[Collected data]
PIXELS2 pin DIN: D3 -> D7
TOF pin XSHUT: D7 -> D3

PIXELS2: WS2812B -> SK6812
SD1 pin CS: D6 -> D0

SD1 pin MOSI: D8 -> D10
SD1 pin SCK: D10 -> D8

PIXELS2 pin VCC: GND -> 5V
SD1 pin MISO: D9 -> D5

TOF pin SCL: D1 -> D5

- [Work to be completed] Print the data above exactly as it reads.

- [Result of this task]
PIXELS2 pin DIN: D3 -> D7
TOF pin XSHUT: D7 -> D3

PIXELS2: WS2812B -> SK6812
SD1 pin CS: D6 -> D0

SD1 pin MOSI: D8 -> D10
SD1 pin SCK: D10 -> D8

PIXELS2 pin VCC: GND -> 5V
SD1 pin MISO: D9 -> D5

TOF pin SCL: D1 -> D5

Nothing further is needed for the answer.